(WHAT TO PRODUCE)
Print the data below exactly, but only the lines from the one containing "U10 pin OUT: +5V -> none" down to the one containing "C7: 100nF (AGND, W6) -> 100nF (AGND, VS)", inclusive.

** Opening SUPPLIED RECORDS block **

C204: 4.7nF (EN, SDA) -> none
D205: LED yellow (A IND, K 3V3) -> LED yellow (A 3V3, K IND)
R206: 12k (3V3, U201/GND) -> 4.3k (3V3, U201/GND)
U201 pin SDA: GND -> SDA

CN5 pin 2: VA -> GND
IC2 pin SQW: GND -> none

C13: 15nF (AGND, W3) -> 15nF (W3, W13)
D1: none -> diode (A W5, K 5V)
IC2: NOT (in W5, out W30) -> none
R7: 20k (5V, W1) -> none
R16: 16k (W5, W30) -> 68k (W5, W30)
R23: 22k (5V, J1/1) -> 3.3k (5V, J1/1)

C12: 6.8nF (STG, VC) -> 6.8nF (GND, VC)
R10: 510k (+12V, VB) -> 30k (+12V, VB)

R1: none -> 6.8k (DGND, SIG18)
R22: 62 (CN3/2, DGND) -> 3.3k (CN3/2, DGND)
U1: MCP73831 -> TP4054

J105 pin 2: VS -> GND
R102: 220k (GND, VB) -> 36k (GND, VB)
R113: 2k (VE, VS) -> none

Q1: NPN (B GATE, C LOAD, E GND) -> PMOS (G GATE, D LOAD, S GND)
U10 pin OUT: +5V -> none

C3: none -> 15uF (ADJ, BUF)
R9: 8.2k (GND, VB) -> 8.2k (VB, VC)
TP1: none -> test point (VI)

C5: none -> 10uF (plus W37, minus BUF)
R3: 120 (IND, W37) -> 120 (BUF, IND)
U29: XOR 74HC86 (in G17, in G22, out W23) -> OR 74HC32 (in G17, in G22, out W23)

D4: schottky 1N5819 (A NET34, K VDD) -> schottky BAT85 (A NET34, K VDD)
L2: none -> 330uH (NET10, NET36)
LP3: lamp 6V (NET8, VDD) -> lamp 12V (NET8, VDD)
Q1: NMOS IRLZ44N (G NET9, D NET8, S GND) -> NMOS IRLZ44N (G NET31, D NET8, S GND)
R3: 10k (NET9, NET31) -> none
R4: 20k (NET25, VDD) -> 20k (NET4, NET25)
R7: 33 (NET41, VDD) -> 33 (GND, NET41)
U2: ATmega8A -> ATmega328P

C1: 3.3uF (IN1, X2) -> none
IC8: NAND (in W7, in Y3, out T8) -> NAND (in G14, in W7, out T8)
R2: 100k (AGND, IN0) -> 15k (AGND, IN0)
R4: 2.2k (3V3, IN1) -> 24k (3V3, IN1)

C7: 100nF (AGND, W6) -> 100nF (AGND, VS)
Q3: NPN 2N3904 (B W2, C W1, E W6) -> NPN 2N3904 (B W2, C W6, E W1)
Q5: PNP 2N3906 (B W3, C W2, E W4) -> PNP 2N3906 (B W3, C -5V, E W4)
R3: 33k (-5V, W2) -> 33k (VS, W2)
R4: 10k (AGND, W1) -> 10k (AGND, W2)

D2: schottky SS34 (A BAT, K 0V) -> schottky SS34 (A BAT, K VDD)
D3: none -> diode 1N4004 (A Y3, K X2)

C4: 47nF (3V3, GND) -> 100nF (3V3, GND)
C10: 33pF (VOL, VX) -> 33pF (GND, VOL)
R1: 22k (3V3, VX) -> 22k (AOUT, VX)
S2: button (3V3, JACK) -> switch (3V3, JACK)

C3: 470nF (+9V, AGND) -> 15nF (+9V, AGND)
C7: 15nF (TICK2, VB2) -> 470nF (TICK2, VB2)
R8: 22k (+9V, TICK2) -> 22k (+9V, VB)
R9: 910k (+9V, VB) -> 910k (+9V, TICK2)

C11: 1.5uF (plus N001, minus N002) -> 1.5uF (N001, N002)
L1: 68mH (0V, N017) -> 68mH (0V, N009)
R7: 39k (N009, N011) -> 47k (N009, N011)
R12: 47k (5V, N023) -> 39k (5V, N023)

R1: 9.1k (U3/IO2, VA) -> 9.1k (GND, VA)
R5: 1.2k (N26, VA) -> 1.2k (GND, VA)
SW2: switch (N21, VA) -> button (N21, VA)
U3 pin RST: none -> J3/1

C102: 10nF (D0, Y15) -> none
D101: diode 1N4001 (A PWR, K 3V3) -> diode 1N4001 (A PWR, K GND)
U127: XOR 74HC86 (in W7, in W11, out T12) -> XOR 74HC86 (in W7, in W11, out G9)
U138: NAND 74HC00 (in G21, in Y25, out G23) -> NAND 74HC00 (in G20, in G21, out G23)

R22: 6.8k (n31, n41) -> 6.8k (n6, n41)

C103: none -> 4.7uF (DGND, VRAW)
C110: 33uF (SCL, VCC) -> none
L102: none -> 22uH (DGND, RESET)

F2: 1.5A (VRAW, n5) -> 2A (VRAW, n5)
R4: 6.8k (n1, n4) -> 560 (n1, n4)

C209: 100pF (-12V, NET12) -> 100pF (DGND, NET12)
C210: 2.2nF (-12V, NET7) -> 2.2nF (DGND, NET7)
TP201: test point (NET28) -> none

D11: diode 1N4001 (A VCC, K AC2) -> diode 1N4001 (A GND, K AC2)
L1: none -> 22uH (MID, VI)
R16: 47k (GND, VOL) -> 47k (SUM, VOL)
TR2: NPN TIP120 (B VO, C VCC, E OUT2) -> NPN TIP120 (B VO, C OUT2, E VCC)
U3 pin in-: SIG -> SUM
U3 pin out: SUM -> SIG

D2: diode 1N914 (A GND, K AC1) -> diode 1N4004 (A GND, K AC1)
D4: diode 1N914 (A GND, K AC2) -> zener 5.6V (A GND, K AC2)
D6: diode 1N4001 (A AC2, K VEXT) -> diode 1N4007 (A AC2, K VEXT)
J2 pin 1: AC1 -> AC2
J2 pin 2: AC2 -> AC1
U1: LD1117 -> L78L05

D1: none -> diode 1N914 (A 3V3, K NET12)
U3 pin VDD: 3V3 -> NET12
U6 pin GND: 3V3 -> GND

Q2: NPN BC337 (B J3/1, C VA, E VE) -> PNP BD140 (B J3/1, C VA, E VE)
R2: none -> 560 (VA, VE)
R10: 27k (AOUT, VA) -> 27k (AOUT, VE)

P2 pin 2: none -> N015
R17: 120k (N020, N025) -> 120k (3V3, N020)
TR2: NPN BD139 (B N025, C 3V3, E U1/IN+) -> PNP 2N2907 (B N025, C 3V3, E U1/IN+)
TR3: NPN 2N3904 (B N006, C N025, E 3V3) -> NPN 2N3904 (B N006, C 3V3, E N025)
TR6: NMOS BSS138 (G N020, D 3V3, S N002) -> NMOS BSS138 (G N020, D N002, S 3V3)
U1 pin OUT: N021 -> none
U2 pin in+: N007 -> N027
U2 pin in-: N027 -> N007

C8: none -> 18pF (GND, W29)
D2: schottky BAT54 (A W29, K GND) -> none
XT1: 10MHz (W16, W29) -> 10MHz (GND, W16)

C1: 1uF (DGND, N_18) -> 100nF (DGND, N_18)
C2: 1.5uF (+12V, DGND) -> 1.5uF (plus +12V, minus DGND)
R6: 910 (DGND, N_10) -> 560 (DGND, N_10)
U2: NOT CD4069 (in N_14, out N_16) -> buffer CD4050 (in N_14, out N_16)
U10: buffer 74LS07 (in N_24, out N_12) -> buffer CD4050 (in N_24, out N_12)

** Closing SUPPLIED RECORDS block **

(SOLUTION TO THIS EXERCISE)
U10 pin OUT: +5V -> none

C3: none -> 15uF (ADJ, BUF)
R9: 8.2k (GND, VB) -> 8.2k (VB, VC)
TP1: none -> test point (VI)

C5: none -> 10uF (plus W37, minus BUF)
R3: 120 (IND, W37) -> 120 (BUF, IND)
U29: XOR 74HC86 (in G17, in G22, out W23) -> OR 74HC32 (in G17, in G22, out W23)

D4: schottky 1N5819 (A NET34, K VDD) -> schottky BAT85 (A NET34, K VDD)
L2: none -> 330uH (NET10, NET36)
LP3: lamp 6V (NET8, VDD) -> lamp 12V (NET8, VDD)
Q1: NMOS IRLZ44N (G NET9, D NET8, S GND) -> NMOS IRLZ44N (G NET31, D NET8, S GND)
R3: 10k (NET9, NET31) -> none
R4: 20k (NET25, VDD) -> 20k (NET4, NET25)
R7: 33 (NET41, VDD) -> 33 (GND, NET41)
U2: ATmega8A -> ATmega328P

C1: 3.3uF (IN1, X2) -> none
IC8: NAND (in W7, in Y3, out T8) -> NAND (in G14, in W7, out T8)
R2: 100k (AGND, IN0) -> 15k (AGND, IN0)
R4: 2.2k (3V3, IN1) -> 24k (3V3, IN1)

C7: 100nF (AGND, W6) -> 100nF (AGND, VS)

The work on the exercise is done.